=== Task instructions ===
Give the data again exactly as it appears, excluding any pictures.

=== Data segment ===
************

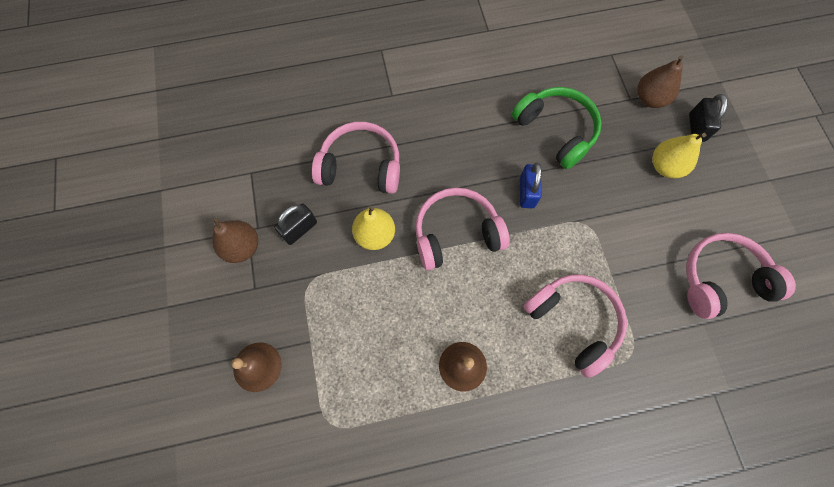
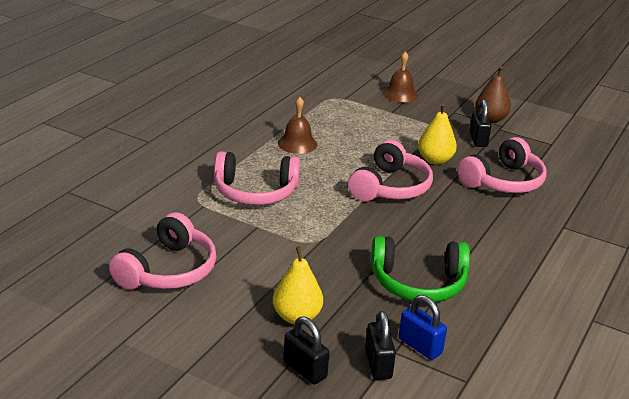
camera: 130 degrees right, 40 degrees down
(527, 192) = (380, 233): blue padlock -> blue padlock (420, 346)
(649, 99) = (378, 364): brown pear -> black padlock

************

=== Expected output ===
camera: 130 degrees right, 40 degrees down
(527, 192) = (380, 233): blue padlock -> blue padlock (420, 346)
(649, 99) = (378, 364): brown pear -> black padlock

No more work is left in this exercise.